*INSTRUCTIONS FOR THE TASK*. The expected output is the full set of entries, printed exactly, without pictures.

[Stored items]
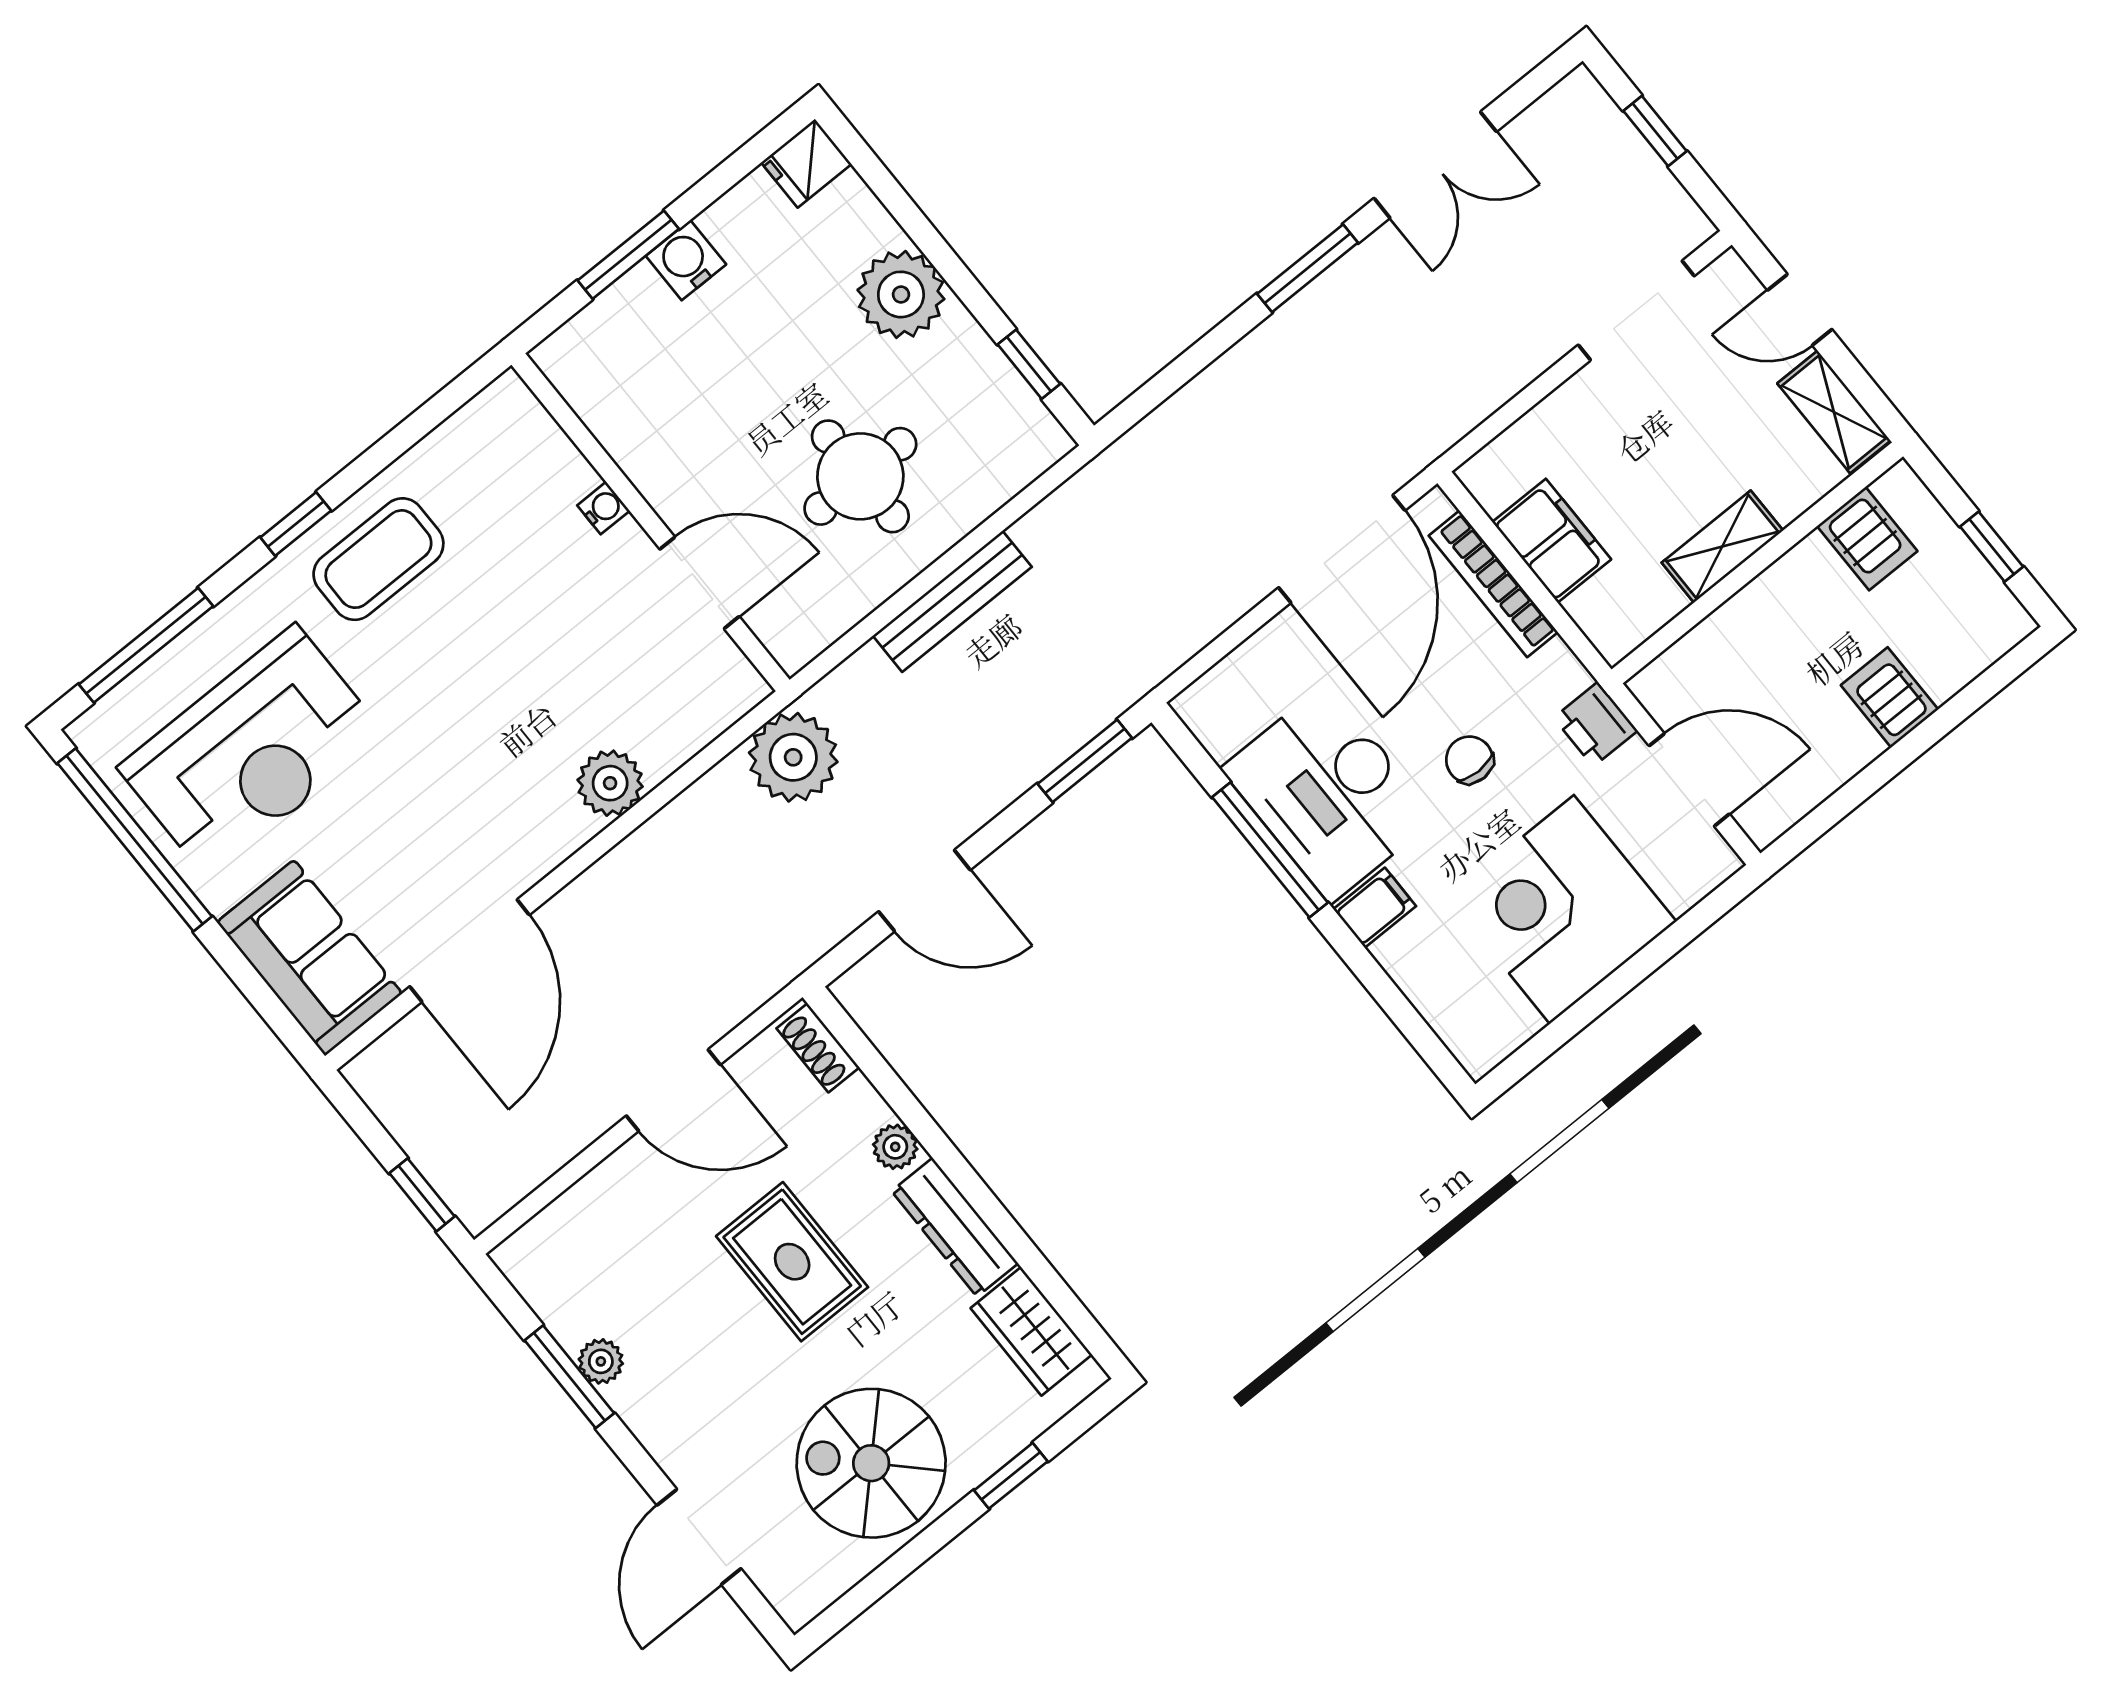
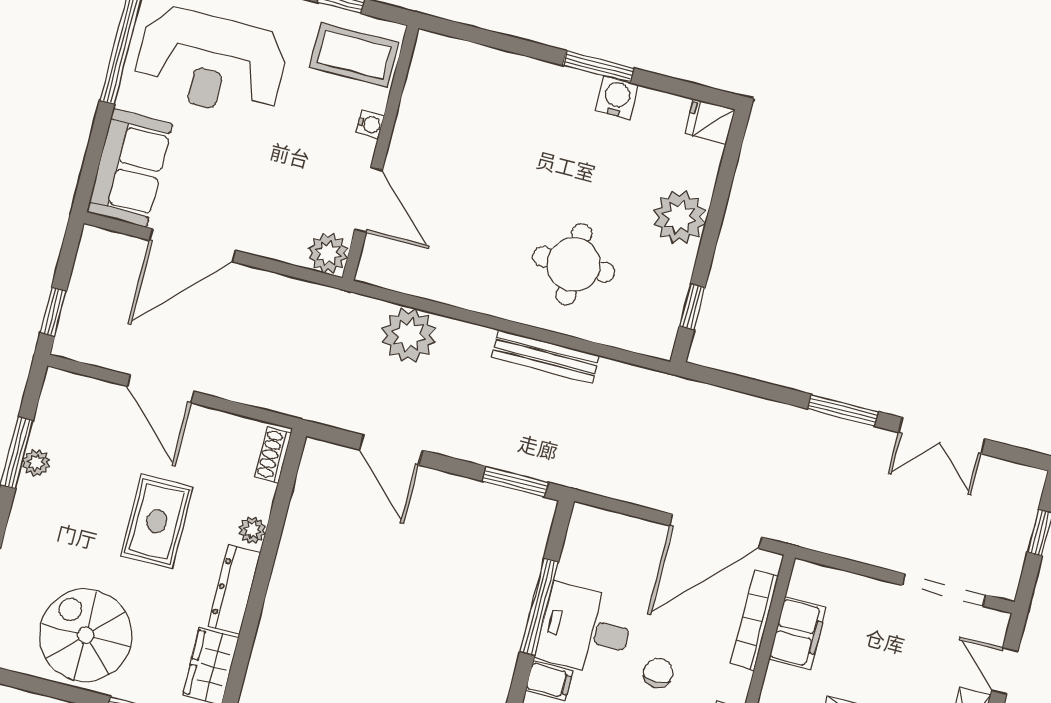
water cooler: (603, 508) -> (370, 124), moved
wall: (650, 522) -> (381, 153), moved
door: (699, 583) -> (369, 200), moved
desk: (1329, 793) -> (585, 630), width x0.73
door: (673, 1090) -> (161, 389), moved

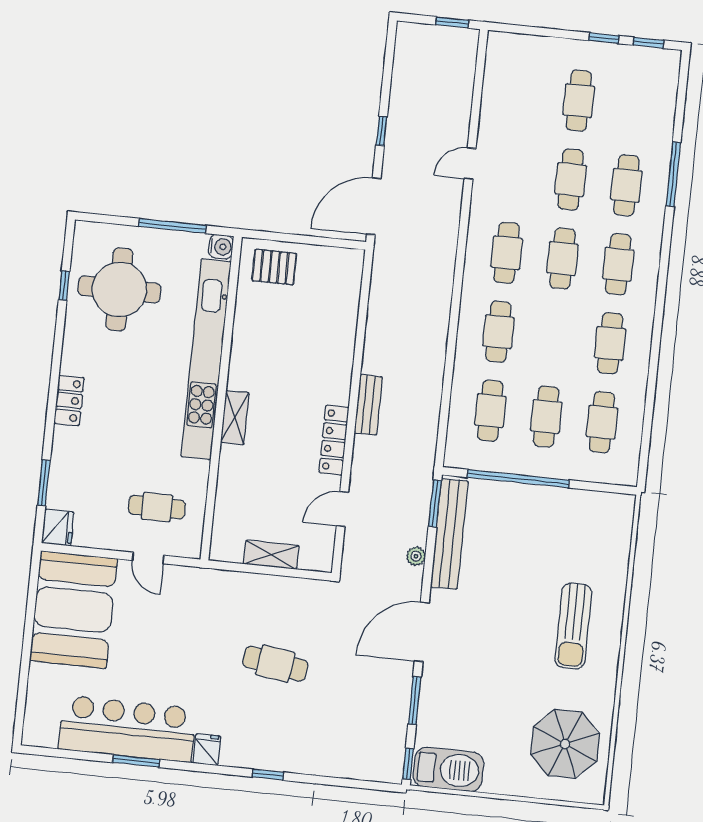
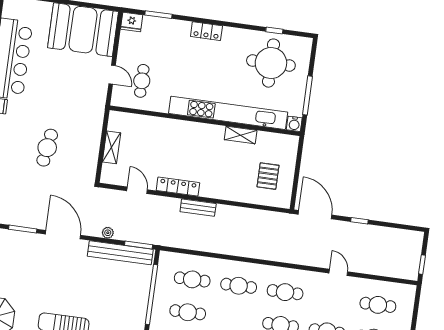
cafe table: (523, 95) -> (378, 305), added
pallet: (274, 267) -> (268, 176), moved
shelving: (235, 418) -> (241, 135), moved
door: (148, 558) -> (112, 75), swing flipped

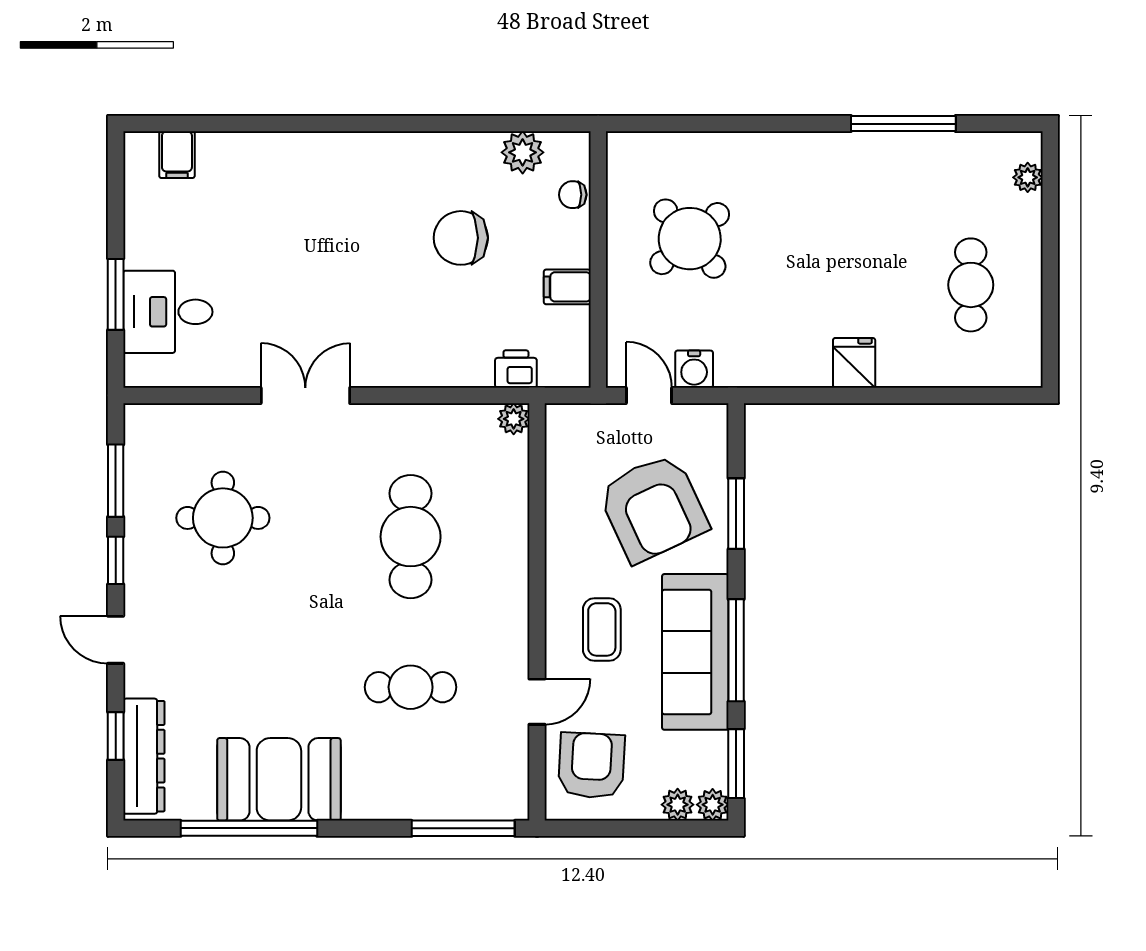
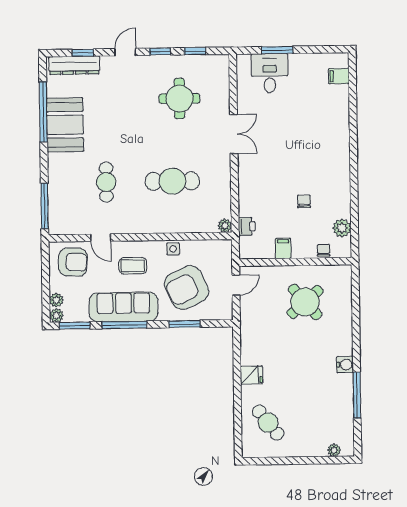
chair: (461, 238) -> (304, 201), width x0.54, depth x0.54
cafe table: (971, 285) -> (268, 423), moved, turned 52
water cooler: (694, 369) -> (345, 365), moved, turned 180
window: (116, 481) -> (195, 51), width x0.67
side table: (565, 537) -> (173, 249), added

*RESPONSE AREA*.
water cooler: (603, 508) -> (370, 124), moved
wall: (650, 522) -> (381, 153), moved
door: (699, 583) -> (369, 200), moved
desk: (1329, 793) -> (585, 630), width x0.73
door: (673, 1090) -> (161, 389), moved

cafe table: (523, 95) -> (378, 305), added
pallet: (274, 267) -> (268, 176), moved
shelving: (235, 418) -> (241, 135), moved
door: (148, 558) -> (112, 75), swing flipped

chair: (461, 238) -> (304, 201), width x0.54, depth x0.54
cafe table: (971, 285) -> (268, 423), moved, turned 52
water cooler: (694, 369) -> (345, 365), moved, turned 180
window: (116, 481) -> (195, 51), width x0.67
side table: (565, 537) -> (173, 249), added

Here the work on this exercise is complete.